- Opening Delimiter -

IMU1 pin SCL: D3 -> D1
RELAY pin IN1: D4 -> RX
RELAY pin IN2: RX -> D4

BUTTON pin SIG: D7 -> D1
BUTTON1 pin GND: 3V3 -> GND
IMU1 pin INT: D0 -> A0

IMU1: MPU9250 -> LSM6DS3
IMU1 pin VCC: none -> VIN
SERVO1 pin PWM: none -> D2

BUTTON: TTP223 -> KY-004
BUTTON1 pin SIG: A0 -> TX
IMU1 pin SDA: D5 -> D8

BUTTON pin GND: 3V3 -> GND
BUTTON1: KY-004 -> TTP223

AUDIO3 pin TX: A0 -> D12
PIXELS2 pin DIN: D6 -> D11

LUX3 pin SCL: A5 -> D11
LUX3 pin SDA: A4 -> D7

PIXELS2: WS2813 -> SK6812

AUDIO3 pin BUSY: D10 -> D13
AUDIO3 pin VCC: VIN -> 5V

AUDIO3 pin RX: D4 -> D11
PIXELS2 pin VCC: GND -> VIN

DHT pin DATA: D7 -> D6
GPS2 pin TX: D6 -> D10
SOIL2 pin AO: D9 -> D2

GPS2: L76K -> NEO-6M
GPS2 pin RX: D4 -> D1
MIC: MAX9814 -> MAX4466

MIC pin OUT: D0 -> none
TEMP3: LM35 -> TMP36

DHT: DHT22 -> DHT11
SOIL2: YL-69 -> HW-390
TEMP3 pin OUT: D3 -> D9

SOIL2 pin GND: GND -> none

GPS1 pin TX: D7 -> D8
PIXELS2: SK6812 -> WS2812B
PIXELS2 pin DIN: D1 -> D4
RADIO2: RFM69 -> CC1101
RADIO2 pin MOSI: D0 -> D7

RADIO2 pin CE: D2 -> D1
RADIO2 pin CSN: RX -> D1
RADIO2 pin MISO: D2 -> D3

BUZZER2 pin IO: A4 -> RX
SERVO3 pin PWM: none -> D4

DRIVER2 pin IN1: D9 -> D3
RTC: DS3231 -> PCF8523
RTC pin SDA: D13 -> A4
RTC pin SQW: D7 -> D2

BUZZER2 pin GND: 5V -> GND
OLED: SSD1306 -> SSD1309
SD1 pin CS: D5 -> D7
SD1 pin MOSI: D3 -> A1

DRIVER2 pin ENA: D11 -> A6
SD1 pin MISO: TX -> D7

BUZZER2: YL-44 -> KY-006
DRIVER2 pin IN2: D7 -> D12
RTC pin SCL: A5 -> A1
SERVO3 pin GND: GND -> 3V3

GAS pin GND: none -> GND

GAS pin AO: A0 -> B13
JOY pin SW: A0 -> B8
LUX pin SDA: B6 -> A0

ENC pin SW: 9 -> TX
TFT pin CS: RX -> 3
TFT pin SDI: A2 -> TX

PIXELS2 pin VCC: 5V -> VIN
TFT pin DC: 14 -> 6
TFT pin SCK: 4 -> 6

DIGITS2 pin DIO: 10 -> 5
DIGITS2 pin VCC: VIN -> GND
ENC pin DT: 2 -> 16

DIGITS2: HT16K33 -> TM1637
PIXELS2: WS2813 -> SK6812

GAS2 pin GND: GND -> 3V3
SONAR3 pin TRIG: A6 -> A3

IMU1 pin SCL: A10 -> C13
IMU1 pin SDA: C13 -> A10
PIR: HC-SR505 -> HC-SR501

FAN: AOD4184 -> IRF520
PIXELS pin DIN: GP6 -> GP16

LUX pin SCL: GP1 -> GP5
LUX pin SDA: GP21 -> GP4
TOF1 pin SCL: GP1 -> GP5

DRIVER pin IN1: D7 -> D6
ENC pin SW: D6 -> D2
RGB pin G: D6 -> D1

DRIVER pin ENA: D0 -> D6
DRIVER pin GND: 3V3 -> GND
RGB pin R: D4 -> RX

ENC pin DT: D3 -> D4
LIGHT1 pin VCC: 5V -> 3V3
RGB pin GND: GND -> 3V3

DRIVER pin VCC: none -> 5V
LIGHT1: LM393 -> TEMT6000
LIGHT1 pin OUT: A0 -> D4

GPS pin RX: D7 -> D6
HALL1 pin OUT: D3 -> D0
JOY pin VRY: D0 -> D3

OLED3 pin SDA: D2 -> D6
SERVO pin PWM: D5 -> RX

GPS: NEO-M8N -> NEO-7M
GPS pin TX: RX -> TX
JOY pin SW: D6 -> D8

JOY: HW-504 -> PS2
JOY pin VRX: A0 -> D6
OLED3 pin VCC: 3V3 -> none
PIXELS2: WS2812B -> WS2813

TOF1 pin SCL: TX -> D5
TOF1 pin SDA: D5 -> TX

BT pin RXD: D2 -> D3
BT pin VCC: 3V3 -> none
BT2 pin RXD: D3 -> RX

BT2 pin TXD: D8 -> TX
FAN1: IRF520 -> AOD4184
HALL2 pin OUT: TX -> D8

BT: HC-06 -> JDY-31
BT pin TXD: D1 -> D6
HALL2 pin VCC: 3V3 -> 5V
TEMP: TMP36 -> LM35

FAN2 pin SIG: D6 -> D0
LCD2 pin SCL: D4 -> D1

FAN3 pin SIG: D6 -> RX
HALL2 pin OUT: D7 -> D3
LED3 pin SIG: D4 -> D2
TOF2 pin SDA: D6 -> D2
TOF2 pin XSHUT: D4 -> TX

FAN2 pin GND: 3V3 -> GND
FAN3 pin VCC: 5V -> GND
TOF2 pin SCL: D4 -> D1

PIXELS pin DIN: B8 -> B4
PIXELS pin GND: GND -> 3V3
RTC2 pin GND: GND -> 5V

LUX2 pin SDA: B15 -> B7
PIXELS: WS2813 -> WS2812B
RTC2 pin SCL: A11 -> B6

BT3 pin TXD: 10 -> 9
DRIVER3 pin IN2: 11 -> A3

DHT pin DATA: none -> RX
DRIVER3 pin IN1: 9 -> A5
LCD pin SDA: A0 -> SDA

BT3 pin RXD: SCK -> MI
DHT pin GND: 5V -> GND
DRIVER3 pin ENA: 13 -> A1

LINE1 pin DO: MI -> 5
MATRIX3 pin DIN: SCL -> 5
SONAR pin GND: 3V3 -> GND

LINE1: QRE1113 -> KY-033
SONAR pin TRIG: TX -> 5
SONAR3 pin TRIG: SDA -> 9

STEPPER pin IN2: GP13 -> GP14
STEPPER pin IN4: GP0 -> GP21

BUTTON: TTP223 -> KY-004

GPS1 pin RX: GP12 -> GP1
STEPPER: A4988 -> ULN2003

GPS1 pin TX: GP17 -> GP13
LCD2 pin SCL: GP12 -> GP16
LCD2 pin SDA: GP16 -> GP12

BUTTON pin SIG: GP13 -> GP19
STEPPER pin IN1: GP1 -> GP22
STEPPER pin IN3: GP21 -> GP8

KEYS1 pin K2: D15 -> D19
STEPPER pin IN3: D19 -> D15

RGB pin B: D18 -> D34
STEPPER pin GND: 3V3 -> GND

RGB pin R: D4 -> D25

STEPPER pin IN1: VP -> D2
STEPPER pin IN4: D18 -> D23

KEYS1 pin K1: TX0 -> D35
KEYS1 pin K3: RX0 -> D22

- Closing Delimiter -

WORK INSTRUCTIONS: Give the number of lines in the listing above that contain the word "RELAY", with no other text.

OUTPUT: 2